[REQUIRED ACTION]
Your answer should be the full data, transcribed exactly, with no pictures in it.

==============================

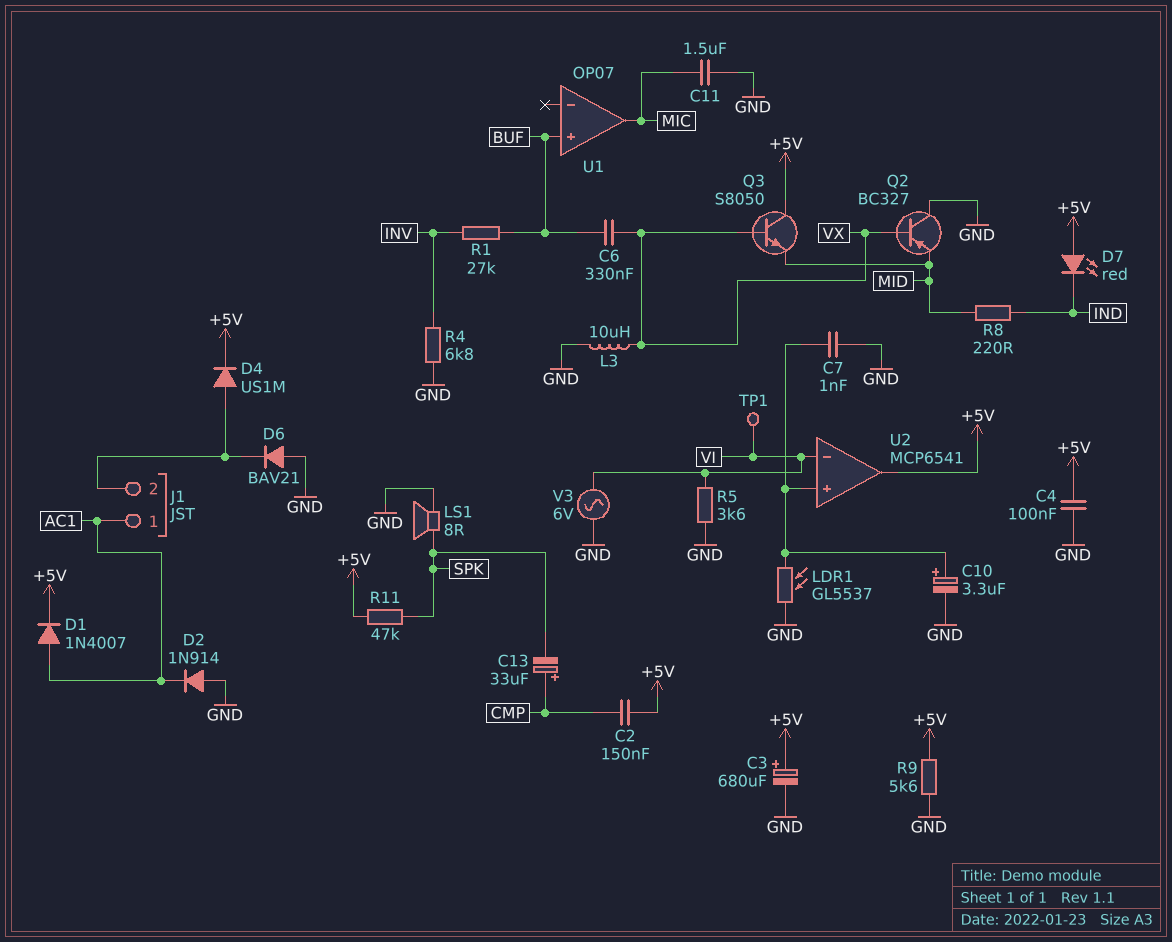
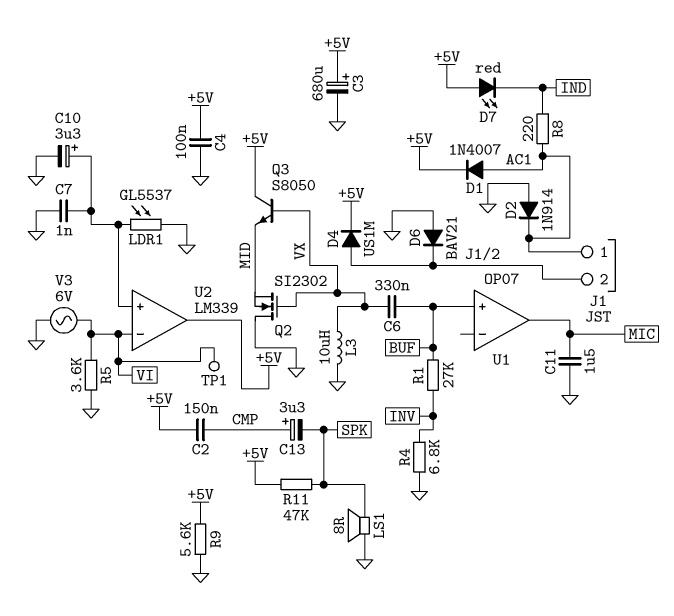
C13: 33uF (plus CMP, minus SPK) -> 3.3uF (plus CMP, minus SPK)
Q2: PNP BC327 (B VX, C GND, E MID) -> NMOS SI2302 (G VX, D GND, S MID)
R8: 220 (IND, MID) -> 220 (AC1, IND)
U2: MCP6541 -> LM339

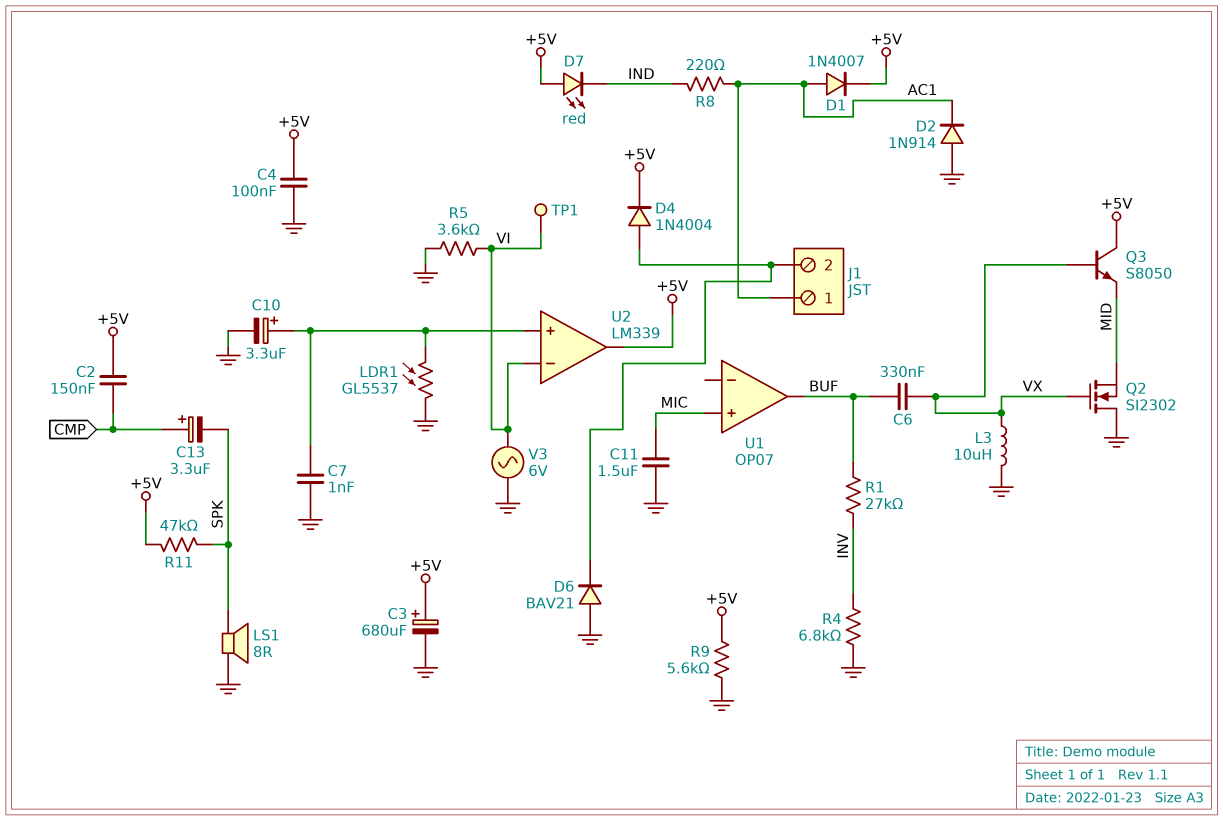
D4: diode US1M (A J1/2, K +5V) -> diode 1N4004 (A J1/2, K +5V)
U1 pin in+: BUF -> MIC
U1 pin out: MIC -> BUF

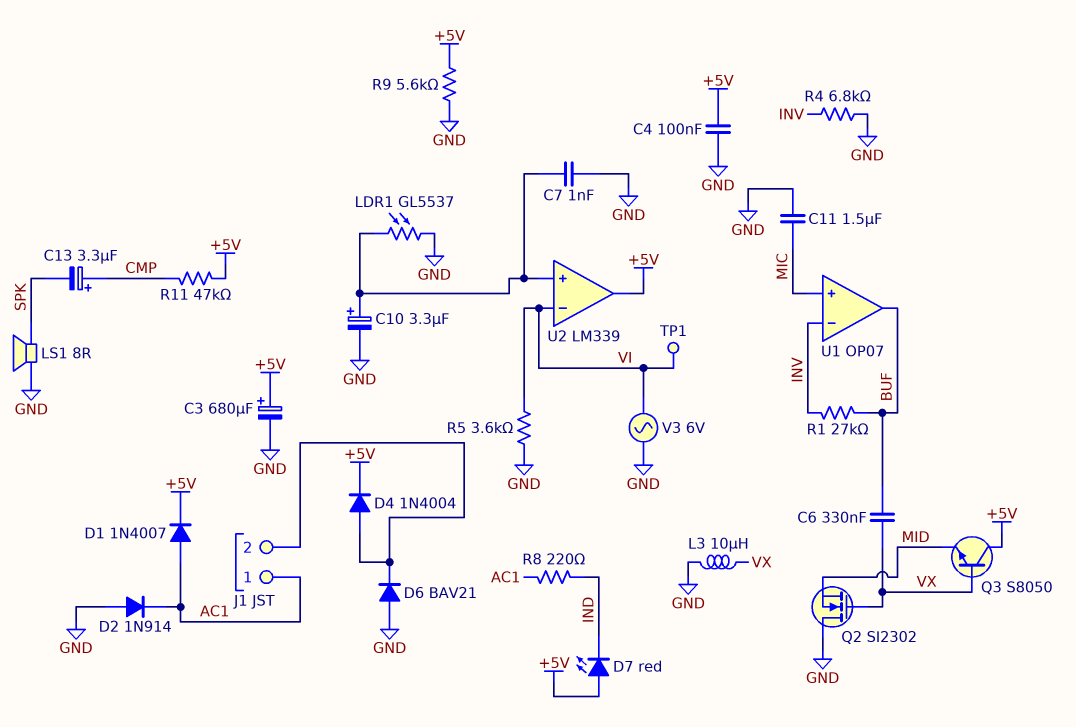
C2: 150nF (+5V, CMP) -> none
R11: 47k (+5V, SPK) -> 47k (+5V, CMP)
U1 pin in-: none -> INV

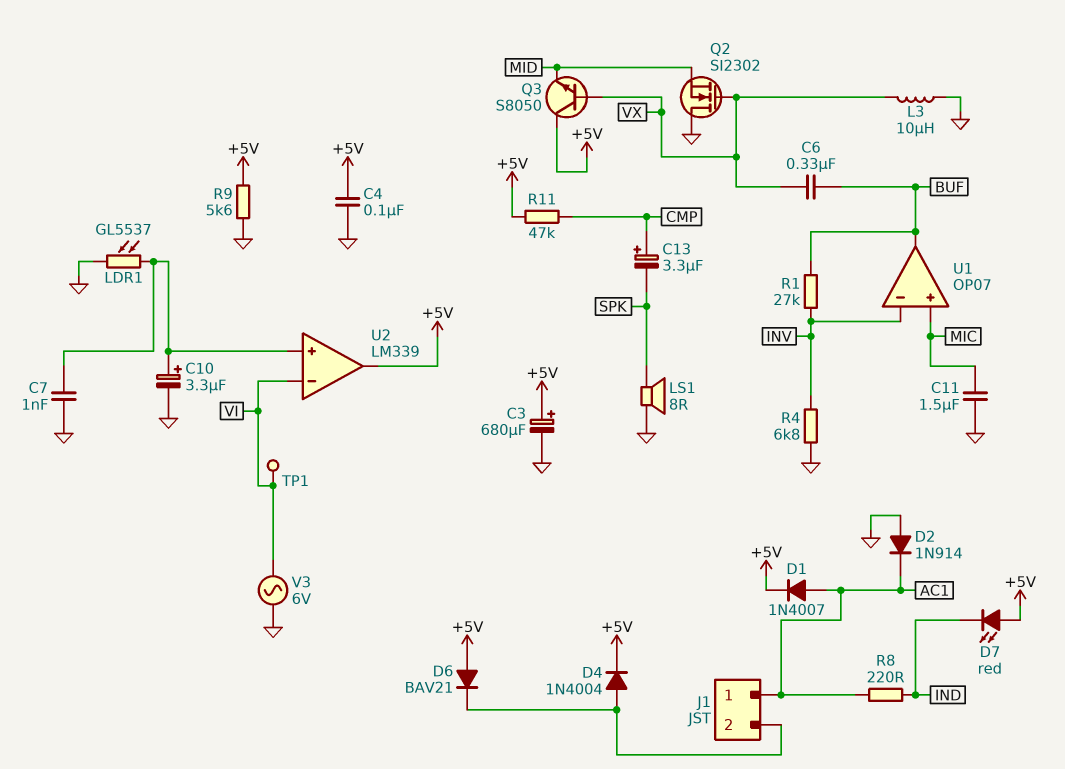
D6: diode BAV21 (A GND, K J1/2) -> diode BAV21 (A +5V, K J1/2)
R5: 3.6k (GND, VI) -> none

==============================

[SOLUTION]
C13: 33uF (plus CMP, minus SPK) -> 3.3uF (plus CMP, minus SPK)
Q2: PNP BC327 (B VX, C GND, E MID) -> NMOS SI2302 (G VX, D GND, S MID)
R8: 220 (IND, MID) -> 220 (AC1, IND)
U2: MCP6541 -> LM339

D4: diode US1M (A J1/2, K +5V) -> diode 1N4004 (A J1/2, K +5V)
U1 pin in+: BUF -> MIC
U1 pin out: MIC -> BUF

C2: 150nF (+5V, CMP) -> none
R11: 47k (+5V, SPK) -> 47k (+5V, CMP)
U1 pin in-: none -> INV

D6: diode BAV21 (A GND, K J1/2) -> diode BAV21 (A +5V, K J1/2)
R5: 3.6k (GND, VI) -> none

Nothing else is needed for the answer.